EXTRACTED ENTRIES: Begin

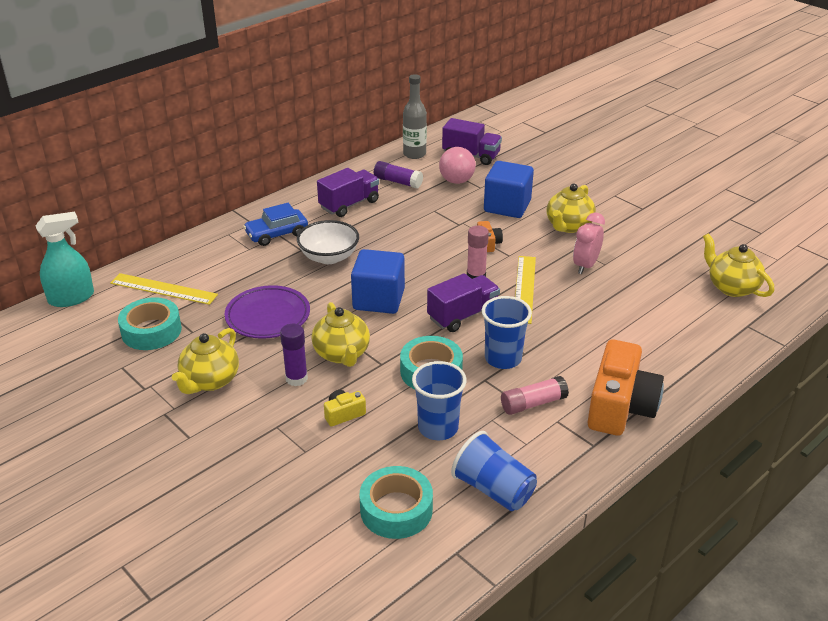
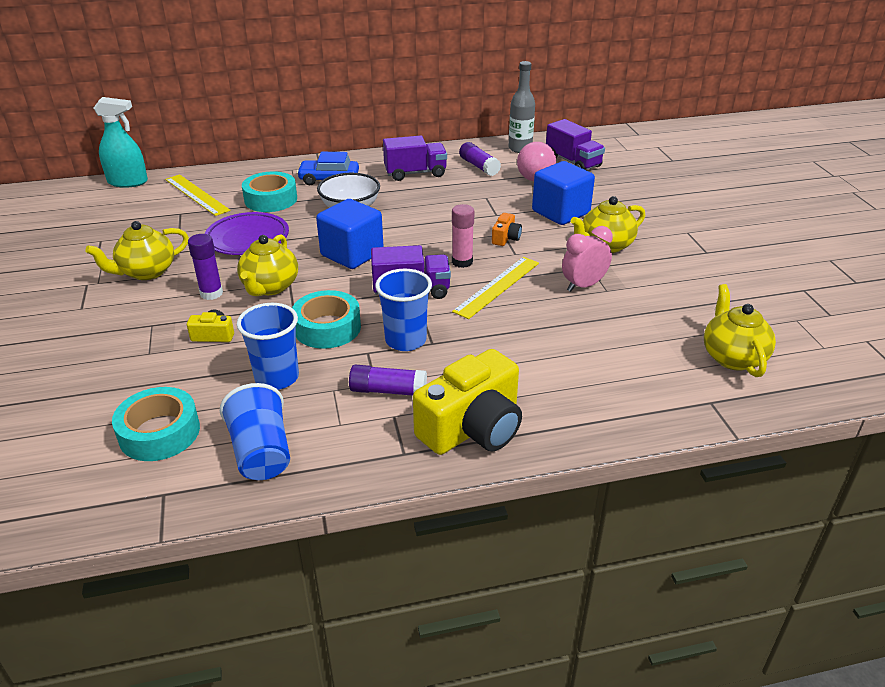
camera: 30 degrees right, 0 degrees up
(151, 331) = (151, 222): turquoise tape -> turquoise tape (271, 199)
(533, 403) = (388, 391): pink glue stick -> purple glue stick
(620, 407) = (472, 428): orange camera -> yellow camera

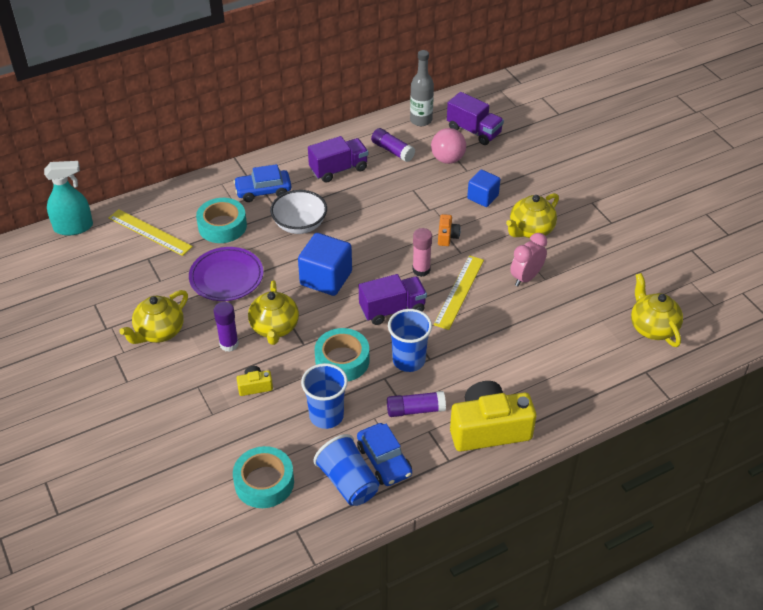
camera: 15 degrees left, 10 degrees up
(320, 437) = (384, 460): none -> blue car
(472, 428) = (489, 429): yellow camera -> yellow camera turned 135 degrees counterclockwise
(560, 212) = (482, 197): blue cube -> blue cube, size x0.63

EXTRACTED ENTRIES: End

[WHAT YOU NEED TO DO]
Since the copy should hold text only, set down each record exactly and leave the pictures out.

[FINISHED EXERCISE]
camera: 30 degrees right, 0 degrees up
(151, 331) = (151, 222): turquoise tape -> turquoise tape (271, 199)
(533, 403) = (388, 391): pink glue stick -> purple glue stick
(620, 407) = (472, 428): orange camera -> yellow camera

camera: 15 degrees left, 10 degrees up
(320, 437) = (384, 460): none -> blue car
(472, 428) = (489, 429): yellow camera -> yellow camera turned 135 degrees counterclockwise
(560, 212) = (482, 197): blue cube -> blue cube, size x0.63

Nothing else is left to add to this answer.